■ **EXERCISE OBJECTIVE**
Beginning with the line that holds "camera: 15 degrees left, 5 degrees up", please retype each line through the end of the listing below, both ends included, and nothing more.

■ **RECORD SET**
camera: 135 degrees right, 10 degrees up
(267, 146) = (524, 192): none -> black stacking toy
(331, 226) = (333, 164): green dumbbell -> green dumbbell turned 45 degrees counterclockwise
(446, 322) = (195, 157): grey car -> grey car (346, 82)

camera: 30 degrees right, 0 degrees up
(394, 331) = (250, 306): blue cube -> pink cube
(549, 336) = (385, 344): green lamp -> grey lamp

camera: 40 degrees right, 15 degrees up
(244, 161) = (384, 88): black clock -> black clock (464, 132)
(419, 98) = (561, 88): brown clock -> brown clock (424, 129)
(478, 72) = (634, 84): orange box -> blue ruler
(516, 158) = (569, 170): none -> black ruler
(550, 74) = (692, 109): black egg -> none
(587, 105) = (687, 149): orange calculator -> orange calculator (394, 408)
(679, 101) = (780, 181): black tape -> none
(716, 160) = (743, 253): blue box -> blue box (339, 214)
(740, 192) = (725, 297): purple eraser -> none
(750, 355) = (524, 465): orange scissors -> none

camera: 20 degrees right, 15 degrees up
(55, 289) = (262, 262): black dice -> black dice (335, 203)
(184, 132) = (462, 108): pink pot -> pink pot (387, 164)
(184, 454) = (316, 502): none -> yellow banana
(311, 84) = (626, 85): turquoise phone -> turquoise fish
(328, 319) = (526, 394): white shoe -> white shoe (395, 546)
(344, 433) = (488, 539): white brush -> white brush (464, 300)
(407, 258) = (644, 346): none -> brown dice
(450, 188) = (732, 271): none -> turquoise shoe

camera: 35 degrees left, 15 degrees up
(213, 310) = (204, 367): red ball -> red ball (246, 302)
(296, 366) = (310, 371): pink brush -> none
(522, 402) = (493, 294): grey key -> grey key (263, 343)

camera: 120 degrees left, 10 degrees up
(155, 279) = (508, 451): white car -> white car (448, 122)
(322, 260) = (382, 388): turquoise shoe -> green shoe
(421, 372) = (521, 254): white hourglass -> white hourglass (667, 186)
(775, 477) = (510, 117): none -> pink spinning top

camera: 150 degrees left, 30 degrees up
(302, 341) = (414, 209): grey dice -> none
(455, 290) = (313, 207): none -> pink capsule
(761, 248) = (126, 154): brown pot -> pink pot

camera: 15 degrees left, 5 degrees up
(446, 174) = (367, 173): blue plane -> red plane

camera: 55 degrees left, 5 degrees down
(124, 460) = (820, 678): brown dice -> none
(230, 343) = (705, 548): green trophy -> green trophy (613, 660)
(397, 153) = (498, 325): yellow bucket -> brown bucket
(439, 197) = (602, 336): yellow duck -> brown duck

■ **SOLUTION TO THIS TASK**
camera: 15 degrees left, 5 degrees up
(446, 174) = (367, 173): blue plane -> red plane

camera: 55 degrees left, 5 degrees down
(124, 460) = (820, 678): brown dice -> none
(230, 343) = (705, 548): green trophy -> green trophy (613, 660)
(397, 153) = (498, 325): yellow bucket -> brown bucket
(439, 197) = (602, 336): yellow duck -> brown duck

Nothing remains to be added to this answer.